_Task item_: The listing below must be copied exactly and in full.

_Data_:
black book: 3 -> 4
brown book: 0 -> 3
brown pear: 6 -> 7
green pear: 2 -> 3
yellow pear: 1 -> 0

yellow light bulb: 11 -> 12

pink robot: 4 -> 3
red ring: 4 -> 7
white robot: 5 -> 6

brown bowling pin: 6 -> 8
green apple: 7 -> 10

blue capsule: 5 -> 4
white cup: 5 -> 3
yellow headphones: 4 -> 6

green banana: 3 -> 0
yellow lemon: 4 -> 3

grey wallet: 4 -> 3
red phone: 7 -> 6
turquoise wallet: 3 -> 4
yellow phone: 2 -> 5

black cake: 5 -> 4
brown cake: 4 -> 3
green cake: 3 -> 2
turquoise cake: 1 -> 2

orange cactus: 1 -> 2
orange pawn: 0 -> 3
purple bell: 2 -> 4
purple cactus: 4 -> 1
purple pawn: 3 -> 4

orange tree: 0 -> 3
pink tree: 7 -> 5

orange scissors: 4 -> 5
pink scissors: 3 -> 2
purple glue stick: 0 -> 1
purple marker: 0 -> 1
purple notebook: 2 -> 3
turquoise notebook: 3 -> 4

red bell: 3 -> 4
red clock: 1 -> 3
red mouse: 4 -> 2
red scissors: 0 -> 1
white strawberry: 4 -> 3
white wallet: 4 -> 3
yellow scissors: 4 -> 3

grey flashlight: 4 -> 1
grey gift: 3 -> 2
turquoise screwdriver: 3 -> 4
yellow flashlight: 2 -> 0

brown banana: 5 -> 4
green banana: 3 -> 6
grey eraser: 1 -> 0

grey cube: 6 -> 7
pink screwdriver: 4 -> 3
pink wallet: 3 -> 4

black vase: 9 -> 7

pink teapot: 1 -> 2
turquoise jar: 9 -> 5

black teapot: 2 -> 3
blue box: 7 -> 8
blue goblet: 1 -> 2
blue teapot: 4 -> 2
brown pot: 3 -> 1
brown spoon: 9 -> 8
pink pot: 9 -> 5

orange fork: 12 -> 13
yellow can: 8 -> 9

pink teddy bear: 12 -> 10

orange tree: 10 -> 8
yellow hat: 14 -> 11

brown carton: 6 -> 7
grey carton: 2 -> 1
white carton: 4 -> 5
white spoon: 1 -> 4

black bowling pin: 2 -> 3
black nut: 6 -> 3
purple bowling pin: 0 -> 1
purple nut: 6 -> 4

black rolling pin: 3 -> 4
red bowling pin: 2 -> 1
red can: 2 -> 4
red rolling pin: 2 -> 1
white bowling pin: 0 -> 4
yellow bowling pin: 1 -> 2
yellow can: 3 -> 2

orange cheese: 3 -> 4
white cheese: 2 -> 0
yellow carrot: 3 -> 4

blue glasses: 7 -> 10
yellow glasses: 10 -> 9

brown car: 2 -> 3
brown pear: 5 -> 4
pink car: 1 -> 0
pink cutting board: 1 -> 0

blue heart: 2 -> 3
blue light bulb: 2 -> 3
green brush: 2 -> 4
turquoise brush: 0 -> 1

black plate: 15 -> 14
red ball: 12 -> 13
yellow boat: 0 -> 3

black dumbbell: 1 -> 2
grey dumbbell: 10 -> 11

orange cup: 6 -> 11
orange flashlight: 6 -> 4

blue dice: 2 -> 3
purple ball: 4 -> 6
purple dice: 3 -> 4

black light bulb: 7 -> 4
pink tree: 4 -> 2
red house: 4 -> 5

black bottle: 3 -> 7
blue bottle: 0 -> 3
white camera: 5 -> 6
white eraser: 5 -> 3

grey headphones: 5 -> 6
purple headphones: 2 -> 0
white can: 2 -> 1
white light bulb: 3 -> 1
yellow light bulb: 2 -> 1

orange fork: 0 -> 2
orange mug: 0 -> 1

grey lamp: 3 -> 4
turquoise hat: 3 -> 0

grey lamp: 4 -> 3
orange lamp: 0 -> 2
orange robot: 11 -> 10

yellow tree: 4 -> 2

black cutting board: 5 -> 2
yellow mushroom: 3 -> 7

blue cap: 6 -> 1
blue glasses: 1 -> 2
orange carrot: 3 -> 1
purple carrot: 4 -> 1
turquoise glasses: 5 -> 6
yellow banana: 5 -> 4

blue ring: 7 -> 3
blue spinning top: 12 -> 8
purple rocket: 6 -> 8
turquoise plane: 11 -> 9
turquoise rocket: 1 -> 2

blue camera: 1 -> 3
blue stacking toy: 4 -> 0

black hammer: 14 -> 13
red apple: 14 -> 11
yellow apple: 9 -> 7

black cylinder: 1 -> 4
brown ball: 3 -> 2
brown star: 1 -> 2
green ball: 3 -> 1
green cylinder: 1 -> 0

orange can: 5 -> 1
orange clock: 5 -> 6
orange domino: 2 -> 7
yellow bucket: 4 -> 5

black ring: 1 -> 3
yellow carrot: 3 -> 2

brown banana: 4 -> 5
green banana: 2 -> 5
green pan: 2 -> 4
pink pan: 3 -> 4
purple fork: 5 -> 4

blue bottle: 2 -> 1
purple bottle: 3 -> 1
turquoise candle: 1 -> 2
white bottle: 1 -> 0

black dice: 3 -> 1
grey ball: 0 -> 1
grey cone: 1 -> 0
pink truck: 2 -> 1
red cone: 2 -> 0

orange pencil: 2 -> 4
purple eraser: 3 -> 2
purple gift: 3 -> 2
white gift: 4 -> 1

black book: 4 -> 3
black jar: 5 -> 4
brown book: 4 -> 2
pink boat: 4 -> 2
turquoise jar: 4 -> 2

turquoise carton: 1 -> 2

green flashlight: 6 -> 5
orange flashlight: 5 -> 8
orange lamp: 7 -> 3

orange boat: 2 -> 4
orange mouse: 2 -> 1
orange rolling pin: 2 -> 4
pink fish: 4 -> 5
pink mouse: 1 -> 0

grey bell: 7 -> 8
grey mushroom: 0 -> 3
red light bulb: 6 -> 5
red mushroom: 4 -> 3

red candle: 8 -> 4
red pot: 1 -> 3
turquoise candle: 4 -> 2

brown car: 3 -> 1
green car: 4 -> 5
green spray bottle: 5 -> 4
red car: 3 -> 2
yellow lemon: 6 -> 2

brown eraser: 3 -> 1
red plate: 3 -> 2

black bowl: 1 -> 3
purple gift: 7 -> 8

_Task result_:
black book: 3 -> 4
brown book: 0 -> 3
brown pear: 6 -> 7
green pear: 2 -> 3
yellow pear: 1 -> 0

yellow light bulb: 11 -> 12

pink robot: 4 -> 3
red ring: 4 -> 7
white robot: 5 -> 6

brown bowling pin: 6 -> 8
green apple: 7 -> 10

blue capsule: 5 -> 4
white cup: 5 -> 3
yellow headphones: 4 -> 6

green banana: 3 -> 0
yellow lemon: 4 -> 3

grey wallet: 4 -> 3
red phone: 7 -> 6
turquoise wallet: 3 -> 4
yellow phone: 2 -> 5

black cake: 5 -> 4
brown cake: 4 -> 3
green cake: 3 -> 2
turquoise cake: 1 -> 2

orange cactus: 1 -> 2
orange pawn: 0 -> 3
purple bell: 2 -> 4
purple cactus: 4 -> 1
purple pawn: 3 -> 4

orange tree: 0 -> 3
pink tree: 7 -> 5

orange scissors: 4 -> 5
pink scissors: 3 -> 2
purple glue stick: 0 -> 1
purple marker: 0 -> 1
purple notebook: 2 -> 3
turquoise notebook: 3 -> 4

red bell: 3 -> 4
red clock: 1 -> 3
red mouse: 4 -> 2
red scissors: 0 -> 1
white strawberry: 4 -> 3
white wallet: 4 -> 3
yellow scissors: 4 -> 3

grey flashlight: 4 -> 1
grey gift: 3 -> 2
turquoise screwdriver: 3 -> 4
yellow flashlight: 2 -> 0

brown banana: 5 -> 4
green banana: 3 -> 6
grey eraser: 1 -> 0

grey cube: 6 -> 7
pink screwdriver: 4 -> 3
pink wallet: 3 -> 4

black vase: 9 -> 7

pink teapot: 1 -> 2
turquoise jar: 9 -> 5

black teapot: 2 -> 3
blue box: 7 -> 8
blue goblet: 1 -> 2
blue teapot: 4 -> 2
brown pot: 3 -> 1
brown spoon: 9 -> 8
pink pot: 9 -> 5

orange fork: 12 -> 13
yellow can: 8 -> 9

pink teddy bear: 12 -> 10

orange tree: 10 -> 8
yellow hat: 14 -> 11

brown carton: 6 -> 7
grey carton: 2 -> 1
white carton: 4 -> 5
white spoon: 1 -> 4

black bowling pin: 2 -> 3
black nut: 6 -> 3
purple bowling pin: 0 -> 1
purple nut: 6 -> 4

black rolling pin: 3 -> 4
red bowling pin: 2 -> 1
red can: 2 -> 4
red rolling pin: 2 -> 1
white bowling pin: 0 -> 4
yellow bowling pin: 1 -> 2
yellow can: 3 -> 2

orange cheese: 3 -> 4
white cheese: 2 -> 0
yellow carrot: 3 -> 4

blue glasses: 7 -> 10
yellow glasses: 10 -> 9

brown car: 2 -> 3
brown pear: 5 -> 4
pink car: 1 -> 0
pink cutting board: 1 -> 0

blue heart: 2 -> 3
blue light bulb: 2 -> 3
green brush: 2 -> 4
turquoise brush: 0 -> 1

black plate: 15 -> 14
red ball: 12 -> 13
yellow boat: 0 -> 3

black dumbbell: 1 -> 2
grey dumbbell: 10 -> 11

orange cup: 6 -> 11
orange flashlight: 6 -> 4

blue dice: 2 -> 3
purple ball: 4 -> 6
purple dice: 3 -> 4

black light bulb: 7 -> 4
pink tree: 4 -> 2
red house: 4 -> 5

black bottle: 3 -> 7
blue bottle: 0 -> 3
white camera: 5 -> 6
white eraser: 5 -> 3

grey headphones: 5 -> 6
purple headphones: 2 -> 0
white can: 2 -> 1
white light bulb: 3 -> 1
yellow light bulb: 2 -> 1

orange fork: 0 -> 2
orange mug: 0 -> 1

grey lamp: 3 -> 4
turquoise hat: 3 -> 0

grey lamp: 4 -> 3
orange lamp: 0 -> 2
orange robot: 11 -> 10

yellow tree: 4 -> 2

black cutting board: 5 -> 2
yellow mushroom: 3 -> 7

blue cap: 6 -> 1
blue glasses: 1 -> 2
orange carrot: 3 -> 1
purple carrot: 4 -> 1
turquoise glasses: 5 -> 6
yellow banana: 5 -> 4

blue ring: 7 -> 3
blue spinning top: 12 -> 8
purple rocket: 6 -> 8
turquoise plane: 11 -> 9
turquoise rocket: 1 -> 2

blue camera: 1 -> 3
blue stacking toy: 4 -> 0

black hammer: 14 -> 13
red apple: 14 -> 11
yellow apple: 9 -> 7

black cylinder: 1 -> 4
brown ball: 3 -> 2
brown star: 1 -> 2
green ball: 3 -> 1
green cylinder: 1 -> 0

orange can: 5 -> 1
orange clock: 5 -> 6
orange domino: 2 -> 7
yellow bucket: 4 -> 5

black ring: 1 -> 3
yellow carrot: 3 -> 2

brown banana: 4 -> 5
green banana: 2 -> 5
green pan: 2 -> 4
pink pan: 3 -> 4
purple fork: 5 -> 4

blue bottle: 2 -> 1
purple bottle: 3 -> 1
turquoise candle: 1 -> 2
white bottle: 1 -> 0

black dice: 3 -> 1
grey ball: 0 -> 1
grey cone: 1 -> 0
pink truck: 2 -> 1
red cone: 2 -> 0

orange pencil: 2 -> 4
purple eraser: 3 -> 2
purple gift: 3 -> 2
white gift: 4 -> 1

black book: 4 -> 3
black jar: 5 -> 4
brown book: 4 -> 2
pink boat: 4 -> 2
turquoise jar: 4 -> 2

turquoise carton: 1 -> 2

green flashlight: 6 -> 5
orange flashlight: 5 -> 8
orange lamp: 7 -> 3

orange boat: 2 -> 4
orange mouse: 2 -> 1
orange rolling pin: 2 -> 4
pink fish: 4 -> 5
pink mouse: 1 -> 0

grey bell: 7 -> 8
grey mushroom: 0 -> 3
red light bulb: 6 -> 5
red mushroom: 4 -> 3

red candle: 8 -> 4
red pot: 1 -> 3
turquoise candle: 4 -> 2

brown car: 3 -> 1
green car: 4 -> 5
green spray bottle: 5 -> 4
red car: 3 -> 2
yellow lemon: 6 -> 2

brown eraser: 3 -> 1
red plate: 3 -> 2

black bowl: 1 -> 3
purple gift: 7 -> 8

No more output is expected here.